[[ TASK INPUTS open ]]
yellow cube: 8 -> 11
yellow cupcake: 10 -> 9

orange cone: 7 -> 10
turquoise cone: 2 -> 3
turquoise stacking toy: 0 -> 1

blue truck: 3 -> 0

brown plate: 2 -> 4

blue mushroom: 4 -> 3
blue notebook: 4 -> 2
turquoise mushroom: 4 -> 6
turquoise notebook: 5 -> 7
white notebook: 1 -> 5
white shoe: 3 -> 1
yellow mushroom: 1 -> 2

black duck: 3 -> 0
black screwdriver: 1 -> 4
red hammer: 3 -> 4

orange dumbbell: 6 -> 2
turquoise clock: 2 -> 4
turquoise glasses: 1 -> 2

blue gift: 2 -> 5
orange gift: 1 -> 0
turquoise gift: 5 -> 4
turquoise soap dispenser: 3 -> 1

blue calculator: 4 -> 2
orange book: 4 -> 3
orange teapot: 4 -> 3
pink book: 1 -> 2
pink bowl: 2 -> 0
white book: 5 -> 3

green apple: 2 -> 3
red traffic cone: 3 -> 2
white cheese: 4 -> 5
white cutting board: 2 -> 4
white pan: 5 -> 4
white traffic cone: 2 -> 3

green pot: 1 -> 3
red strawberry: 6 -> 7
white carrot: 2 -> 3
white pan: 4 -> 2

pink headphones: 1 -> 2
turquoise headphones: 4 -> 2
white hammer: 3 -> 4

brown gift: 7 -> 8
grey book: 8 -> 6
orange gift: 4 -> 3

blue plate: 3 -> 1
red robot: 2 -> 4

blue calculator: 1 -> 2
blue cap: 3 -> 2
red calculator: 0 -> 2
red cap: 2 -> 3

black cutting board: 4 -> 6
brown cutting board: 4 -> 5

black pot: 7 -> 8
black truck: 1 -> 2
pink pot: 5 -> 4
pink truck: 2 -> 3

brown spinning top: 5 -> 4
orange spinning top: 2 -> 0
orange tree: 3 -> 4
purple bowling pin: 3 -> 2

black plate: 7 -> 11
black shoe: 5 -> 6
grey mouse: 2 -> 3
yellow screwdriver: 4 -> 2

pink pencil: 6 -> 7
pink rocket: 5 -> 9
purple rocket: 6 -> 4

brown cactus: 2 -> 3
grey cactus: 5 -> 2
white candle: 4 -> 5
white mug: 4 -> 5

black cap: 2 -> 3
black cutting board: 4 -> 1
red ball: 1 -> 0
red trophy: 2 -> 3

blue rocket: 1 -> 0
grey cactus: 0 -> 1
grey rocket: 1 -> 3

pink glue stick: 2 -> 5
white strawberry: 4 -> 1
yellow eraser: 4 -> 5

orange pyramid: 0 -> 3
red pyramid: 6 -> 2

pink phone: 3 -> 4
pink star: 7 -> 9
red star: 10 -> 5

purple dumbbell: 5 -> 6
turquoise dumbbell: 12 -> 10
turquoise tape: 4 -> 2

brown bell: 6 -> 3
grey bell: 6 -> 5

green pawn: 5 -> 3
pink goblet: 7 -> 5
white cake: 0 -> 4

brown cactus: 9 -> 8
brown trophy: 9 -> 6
[[ TASK INPUTS closed ]]
#### [DIRECTIONS]
Everything above from the line containing "blue gift: 2 -> 5" through the line containing "pink headphones: 1 -> 2" must be copied exactly. Nothing outside that range belongs in the answer.

#### [RESPONSE]
blue gift: 2 -> 5
orange gift: 1 -> 0
turquoise gift: 5 -> 4
turquoise soap dispenser: 3 -> 1

blue calculator: 4 -> 2
orange book: 4 -> 3
orange teapot: 4 -> 3
pink book: 1 -> 2
pink bowl: 2 -> 0
white book: 5 -> 3

green apple: 2 -> 3
red traffic cone: 3 -> 2
white cheese: 4 -> 5
white cutting board: 2 -> 4
white pan: 5 -> 4
white traffic cone: 2 -> 3

green pot: 1 -> 3
red strawberry: 6 -> 7
white carrot: 2 -> 3
white pan: 4 -> 2

pink headphones: 1 -> 2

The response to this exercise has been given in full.